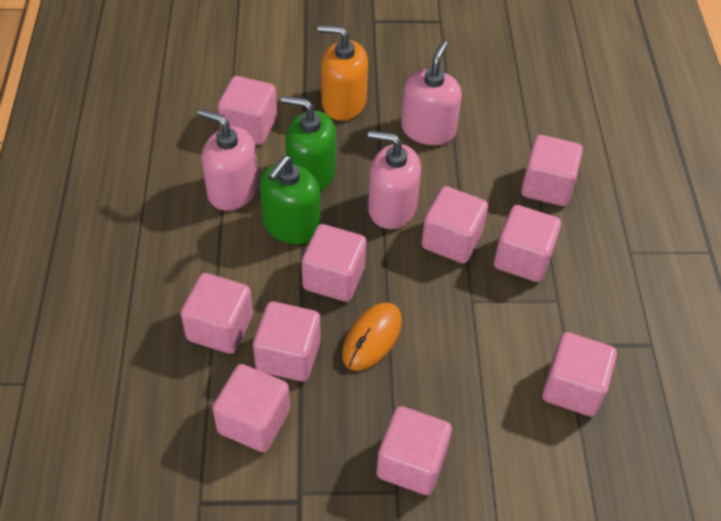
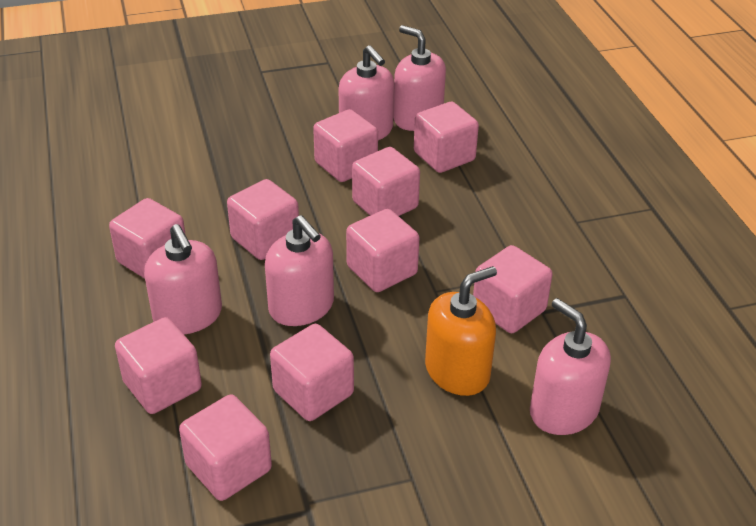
green soap dispenser: 2 -> 0
orange mouse: 1 -> 0
pink soap dispenser: 3 -> 5

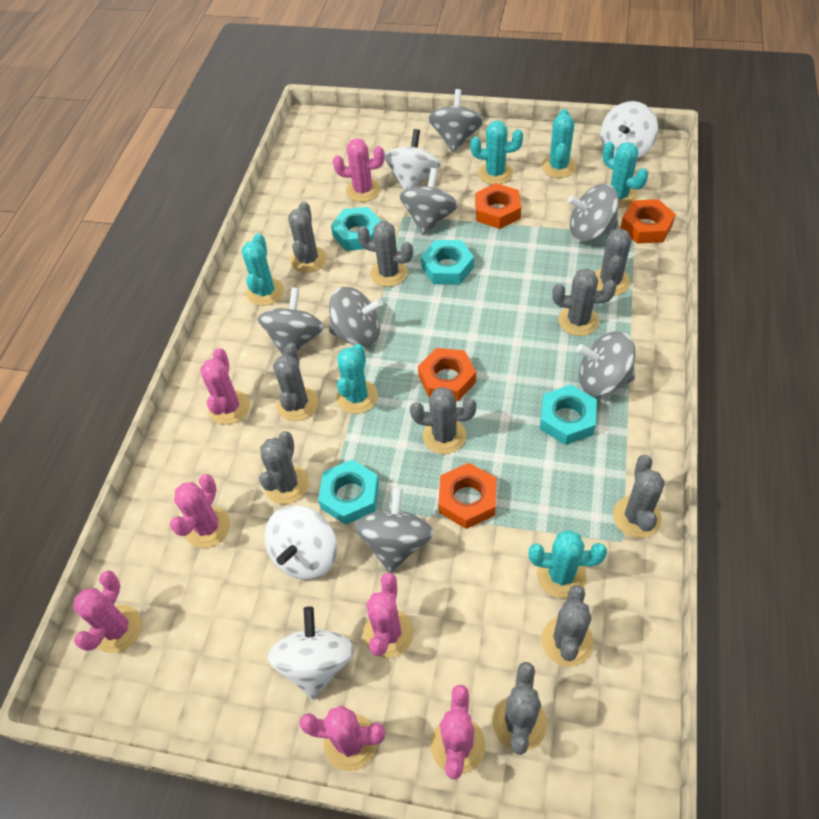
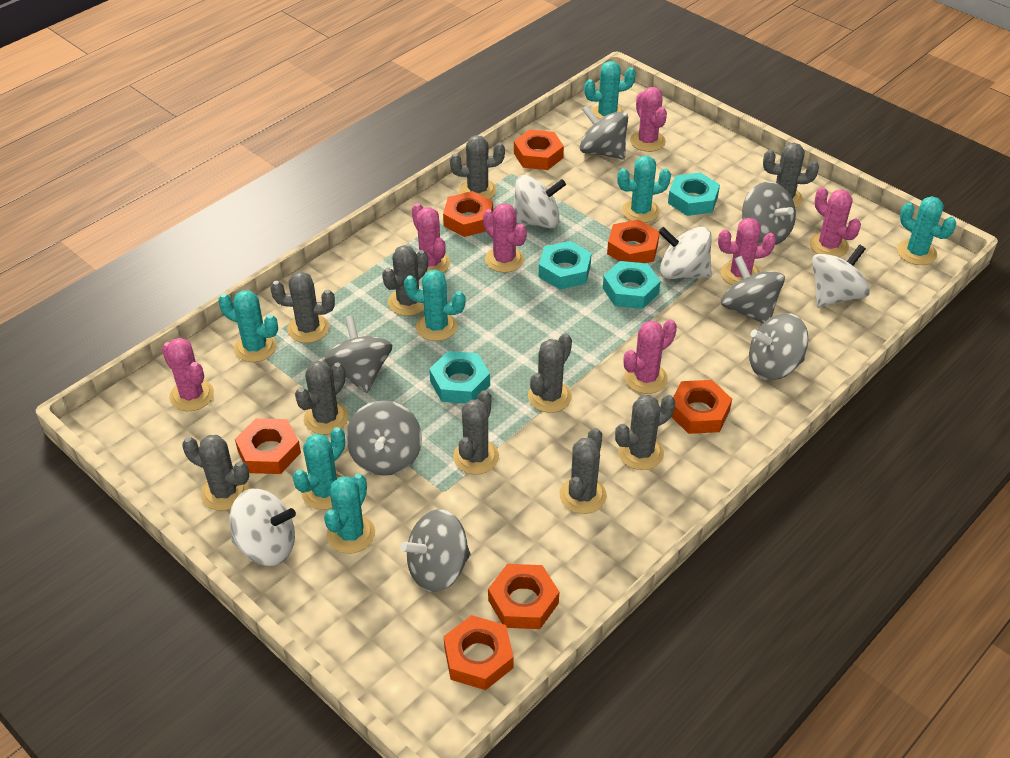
orange nut: 4 -> 7
turquoise cactus: 6 -> 7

**What you have to do**
Retype all records exactly as shown above, images excluded.

**Output for this task**
green soap dispenser: 2 -> 0
orange mouse: 1 -> 0
pink soap dispenser: 3 -> 5

orange nut: 4 -> 7
turquoise cactus: 6 -> 7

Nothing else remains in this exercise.